What the exercise asks
Would you transcribe all of the data exactly, down to the last character?

--- START Data shown ---

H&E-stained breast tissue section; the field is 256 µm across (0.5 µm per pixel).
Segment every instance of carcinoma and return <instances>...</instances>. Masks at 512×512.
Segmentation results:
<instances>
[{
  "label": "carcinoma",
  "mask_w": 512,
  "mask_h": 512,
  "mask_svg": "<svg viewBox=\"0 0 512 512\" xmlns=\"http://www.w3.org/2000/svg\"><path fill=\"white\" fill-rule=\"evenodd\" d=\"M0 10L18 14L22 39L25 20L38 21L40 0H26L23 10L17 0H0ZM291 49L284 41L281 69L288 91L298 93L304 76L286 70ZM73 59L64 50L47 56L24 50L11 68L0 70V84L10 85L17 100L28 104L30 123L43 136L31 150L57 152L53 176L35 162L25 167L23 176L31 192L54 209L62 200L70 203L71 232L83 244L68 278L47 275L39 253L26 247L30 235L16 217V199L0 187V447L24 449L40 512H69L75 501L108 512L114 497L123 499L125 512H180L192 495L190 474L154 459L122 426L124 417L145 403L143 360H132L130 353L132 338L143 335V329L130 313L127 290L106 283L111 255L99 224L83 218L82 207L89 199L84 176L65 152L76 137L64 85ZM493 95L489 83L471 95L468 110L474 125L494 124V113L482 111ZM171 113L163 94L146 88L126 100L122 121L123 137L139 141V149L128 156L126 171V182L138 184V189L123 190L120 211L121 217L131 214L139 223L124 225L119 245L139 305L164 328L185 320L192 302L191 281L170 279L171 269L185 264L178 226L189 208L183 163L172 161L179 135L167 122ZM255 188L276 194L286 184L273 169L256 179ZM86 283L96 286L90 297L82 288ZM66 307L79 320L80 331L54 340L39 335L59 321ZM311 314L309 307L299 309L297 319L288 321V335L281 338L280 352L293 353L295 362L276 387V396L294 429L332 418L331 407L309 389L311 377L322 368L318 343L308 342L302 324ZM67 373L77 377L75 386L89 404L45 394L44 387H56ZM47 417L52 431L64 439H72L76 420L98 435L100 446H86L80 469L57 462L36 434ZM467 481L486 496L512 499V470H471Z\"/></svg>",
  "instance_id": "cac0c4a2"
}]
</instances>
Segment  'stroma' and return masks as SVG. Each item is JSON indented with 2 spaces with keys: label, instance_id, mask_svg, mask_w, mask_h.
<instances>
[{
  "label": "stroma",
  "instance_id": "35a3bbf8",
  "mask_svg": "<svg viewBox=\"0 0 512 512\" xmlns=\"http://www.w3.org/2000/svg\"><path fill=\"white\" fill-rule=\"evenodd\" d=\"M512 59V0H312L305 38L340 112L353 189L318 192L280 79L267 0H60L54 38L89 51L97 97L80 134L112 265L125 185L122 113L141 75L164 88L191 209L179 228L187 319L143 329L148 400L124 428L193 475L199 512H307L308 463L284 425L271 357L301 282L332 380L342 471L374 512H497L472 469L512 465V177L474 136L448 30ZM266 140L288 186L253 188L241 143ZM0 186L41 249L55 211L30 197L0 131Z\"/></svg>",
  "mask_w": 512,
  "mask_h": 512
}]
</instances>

--- END Data shown ---

Solution
H&E-stained breast tissue section; the field is 256 µm across (0.5 µm per pixel).
Segment every instance of carcinoma and return <instances>...</instances>. Masks at 512×512.
Segmentation results:
<instances>
[{
  "label": "carcinoma",
  "mask_w": 512,
  "mask_h": 512,
  "mask_svg": "<svg viewBox=\"0 0 512 512\" xmlns=\"http://www.w3.org/2000/svg\"><path fill=\"white\" fill-rule=\"evenodd\" d=\"M0 10L18 14L22 39L25 20L38 21L40 0H26L23 10L17 0H0ZM291 49L284 41L281 69L288 91L298 93L304 76L286 70ZM73 59L64 50L47 56L24 50L11 68L0 70V84L10 85L17 100L28 104L30 123L43 136L31 150L57 152L53 176L35 162L25 167L23 176L31 192L54 209L62 200L70 203L71 232L83 244L68 278L47 275L39 253L26 247L30 235L16 217V199L0 187V447L24 449L40 512H69L75 501L108 512L114 497L123 499L125 512H180L192 495L190 474L154 459L122 426L124 417L145 403L143 360H132L130 353L132 338L143 335V329L130 313L127 290L106 283L111 255L99 224L83 218L82 207L89 199L84 176L65 152L76 137L64 85ZM493 95L489 83L471 95L468 110L474 125L494 124V113L482 111ZM171 113L163 94L146 88L126 100L122 121L123 137L139 141V149L128 156L126 171V182L138 184V189L123 190L120 211L121 217L131 214L139 223L124 225L119 245L139 305L164 328L185 320L192 302L191 281L170 279L171 269L185 264L178 226L189 208L183 163L172 161L179 135L167 122ZM255 188L276 194L286 184L273 169L256 179ZM86 283L96 286L90 297L82 288ZM66 307L79 320L80 331L54 340L39 335L59 321ZM311 314L309 307L299 309L297 319L288 321V335L281 338L280 352L293 353L295 362L276 387V396L294 429L332 418L331 407L309 389L311 377L322 368L318 343L308 342L302 324ZM67 373L77 377L75 386L89 404L45 394L44 387H56ZM47 417L52 431L64 439H72L76 420L98 435L100 446H86L80 469L57 462L36 434ZM467 481L486 496L512 499V470H471Z\"/></svg>",
  "instance_id": "cac0c4a2"
}]
</instances>
Segment  'stroma' and return masks as SVG. Each item is JSON indented with 2 spaces with keys: label, instance_id, mask_svg, mask_w, mask_h.
<instances>
[{
  "label": "stroma",
  "instance_id": "35a3bbf8",
  "mask_svg": "<svg viewBox=\"0 0 512 512\" xmlns=\"http://www.w3.org/2000/svg\"><path fill=\"white\" fill-rule=\"evenodd\" d=\"M512 59V0H312L305 38L340 112L353 189L318 192L280 79L267 0H60L54 38L89 51L97 97L80 134L112 265L125 185L122 113L141 75L164 88L191 209L179 228L187 319L143 329L148 400L124 428L193 475L199 512H307L308 463L284 425L271 357L301 282L332 380L342 471L374 512H497L472 469L512 465V177L474 136L448 30ZM266 140L288 186L253 188L241 143ZM0 186L41 249L55 211L30 197L0 131Z\"/></svg>",
  "mask_w": 512,
  "mask_h": 512
}]
</instances>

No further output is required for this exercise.